◆ Aim of the exercise: Only the lines in the entries below from the line with "LIGHT pin OUT: RX2 -> VN" to the line with "RTC1 pin SQW: D12 -> D27", both included, belong in the answer, transcribed exactly and without pictures.

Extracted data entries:
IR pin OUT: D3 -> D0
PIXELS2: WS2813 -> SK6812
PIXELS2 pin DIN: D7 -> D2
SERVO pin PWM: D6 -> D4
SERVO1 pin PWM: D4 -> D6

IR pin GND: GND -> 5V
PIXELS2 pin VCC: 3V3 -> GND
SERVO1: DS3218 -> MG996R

---

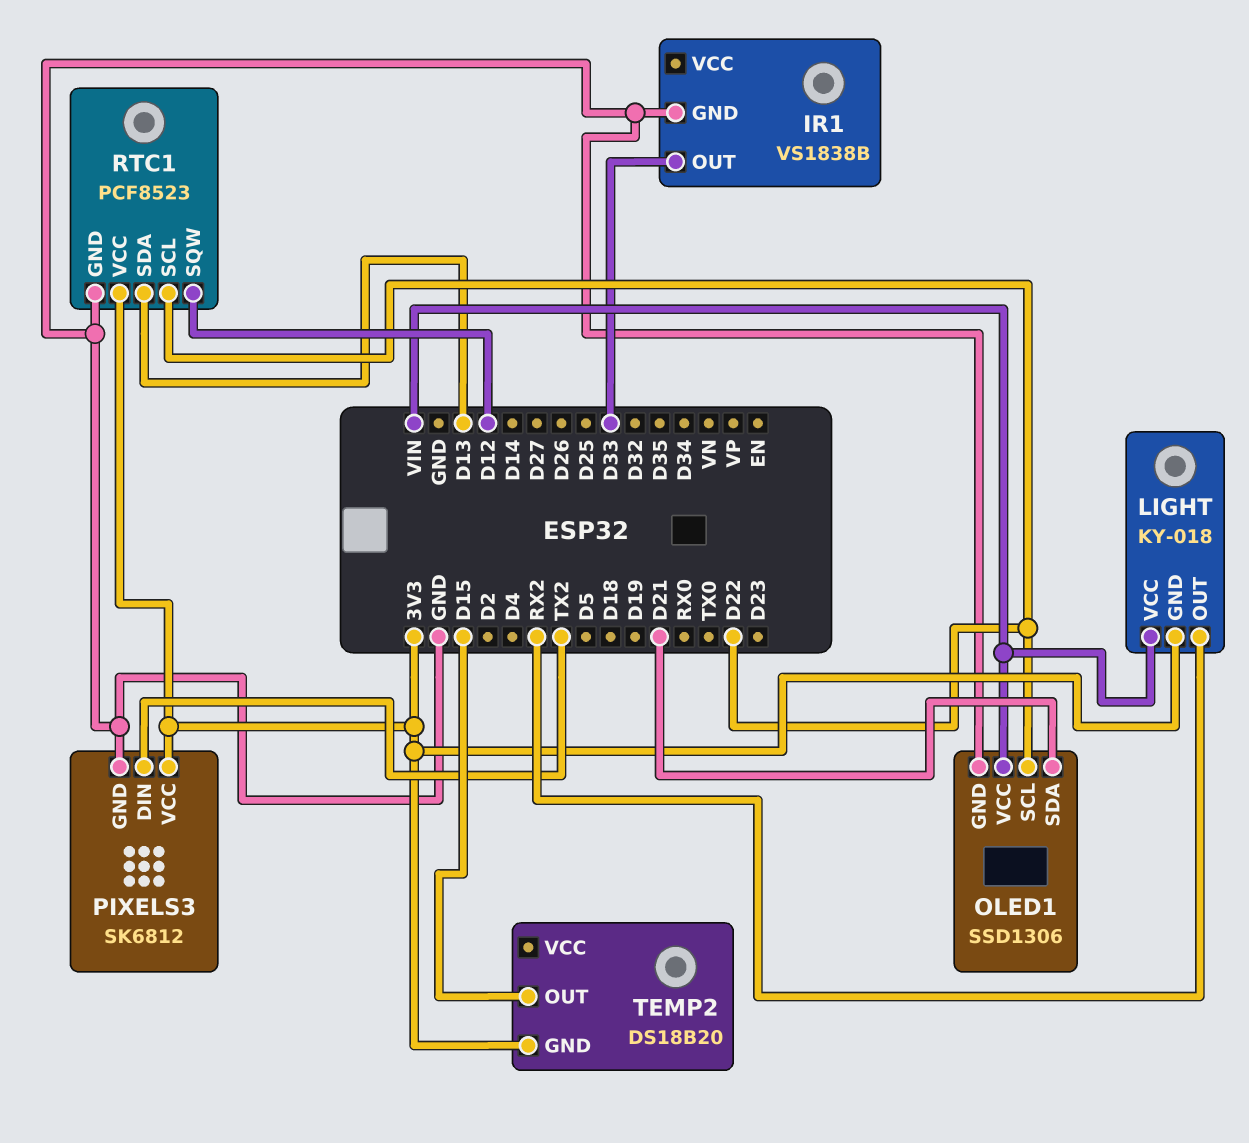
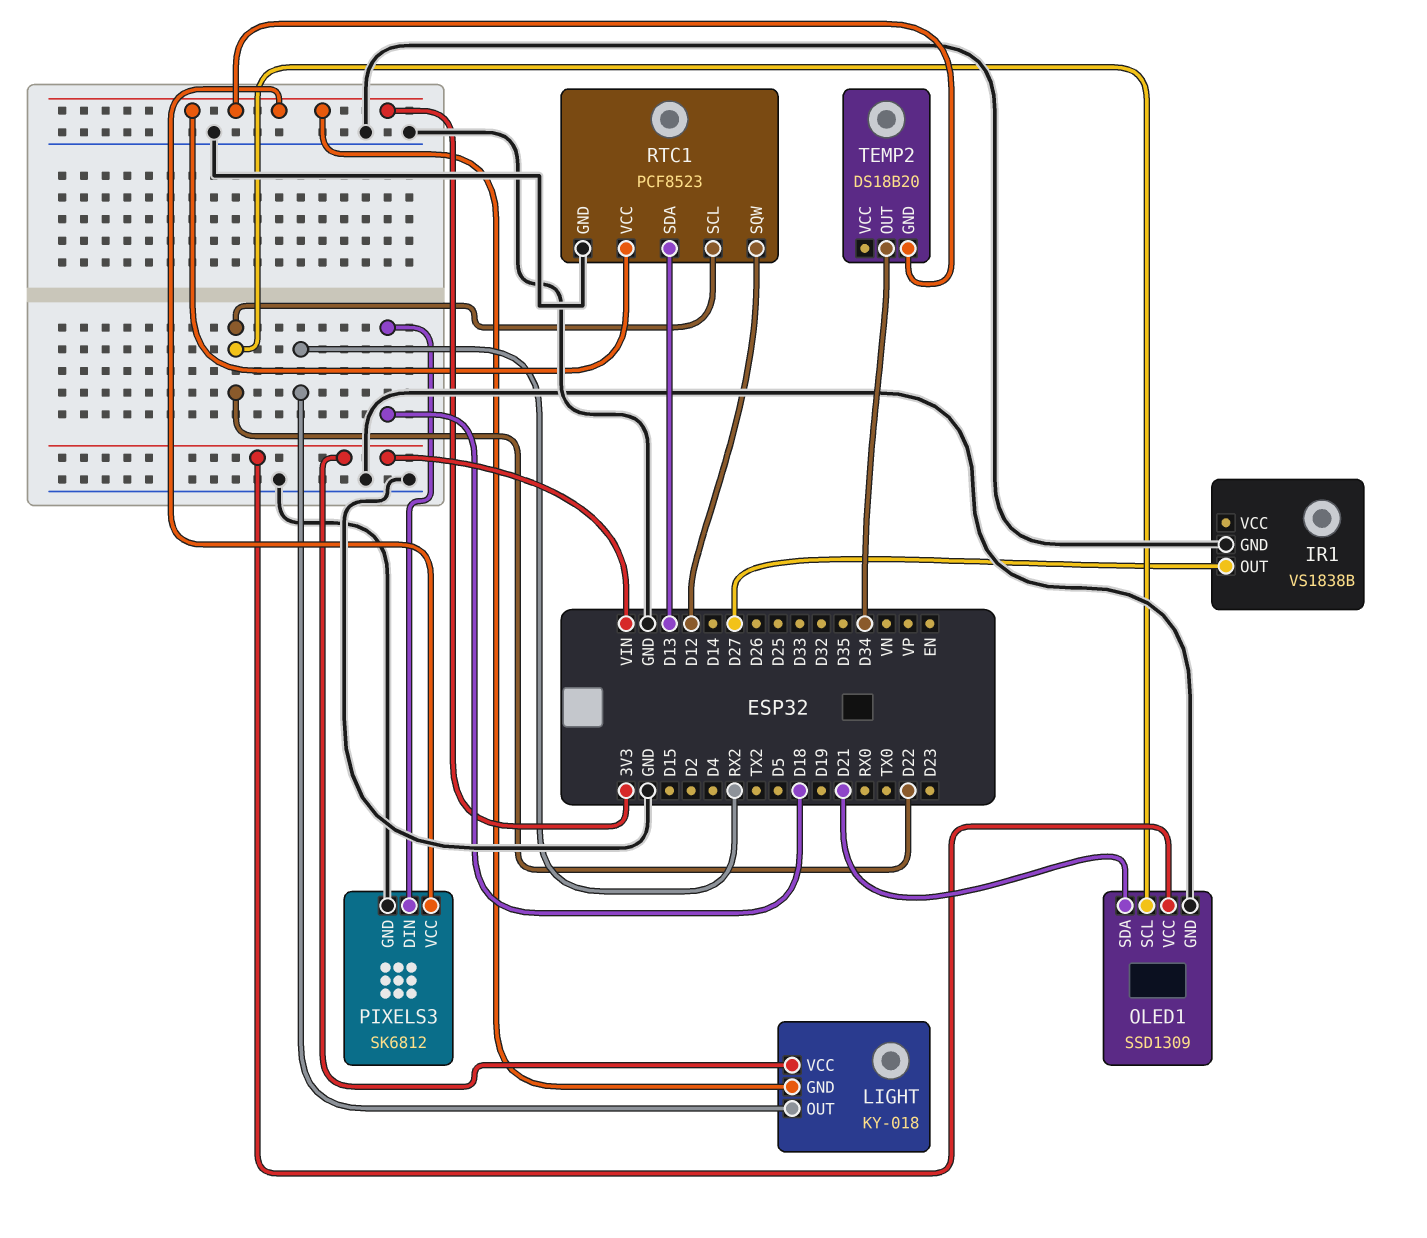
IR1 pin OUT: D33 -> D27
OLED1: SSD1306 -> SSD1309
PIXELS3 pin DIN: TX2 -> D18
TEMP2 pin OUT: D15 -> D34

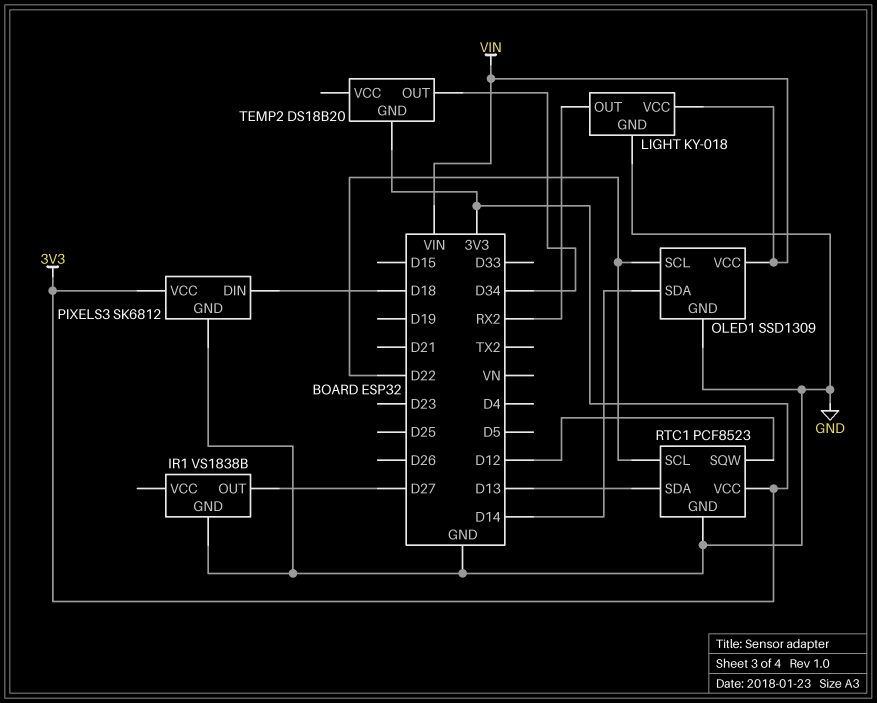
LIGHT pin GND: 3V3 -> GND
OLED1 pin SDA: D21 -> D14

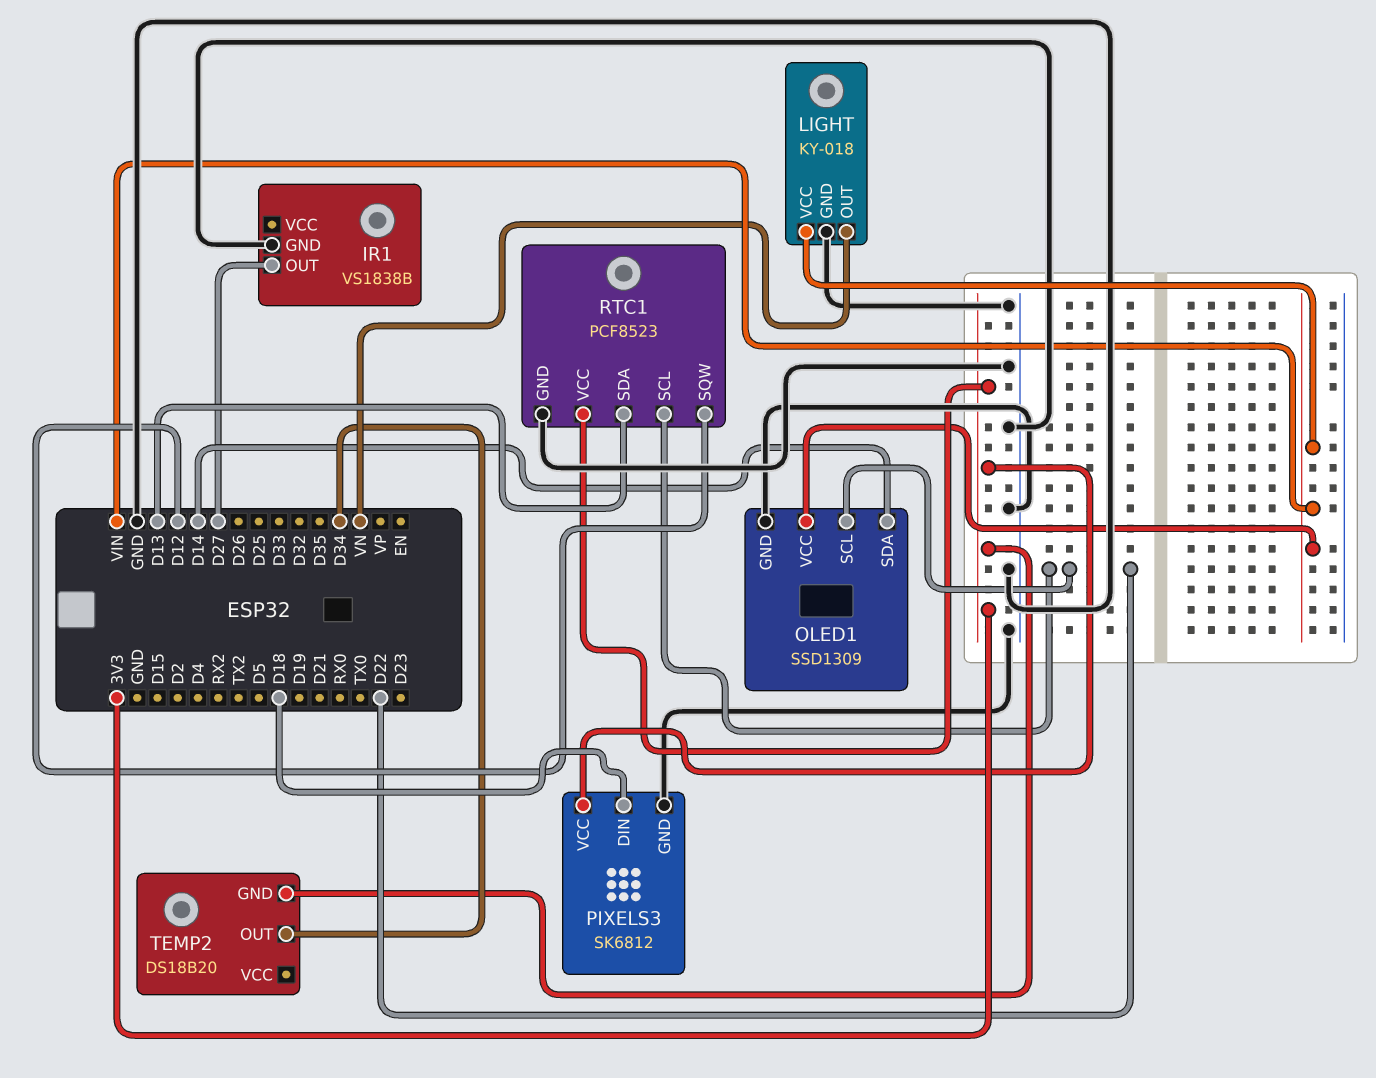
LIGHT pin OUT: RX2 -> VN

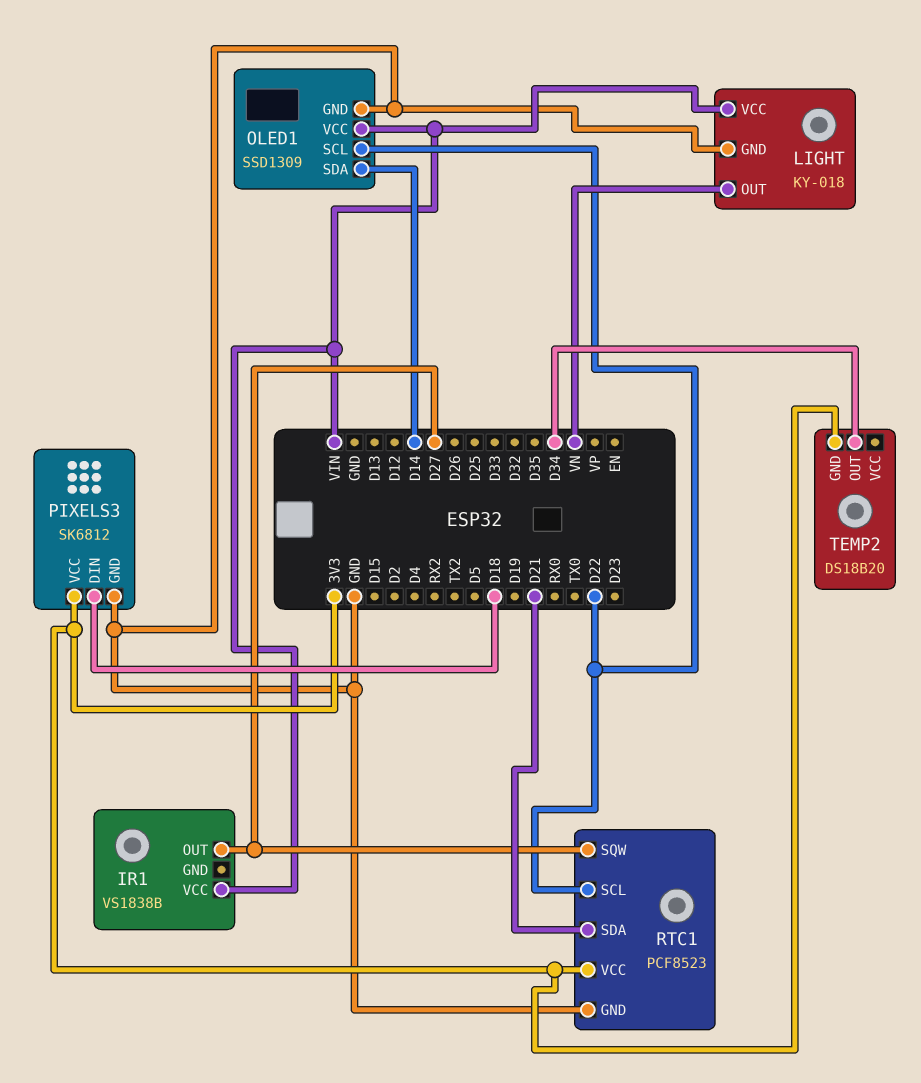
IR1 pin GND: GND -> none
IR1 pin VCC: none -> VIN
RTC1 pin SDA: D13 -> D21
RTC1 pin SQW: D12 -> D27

◆ Solution for this task:
LIGHT pin OUT: RX2 -> VN

IR1 pin GND: GND -> none
IR1 pin VCC: none -> VIN
RTC1 pin SDA: D13 -> D21
RTC1 pin SQW: D12 -> D27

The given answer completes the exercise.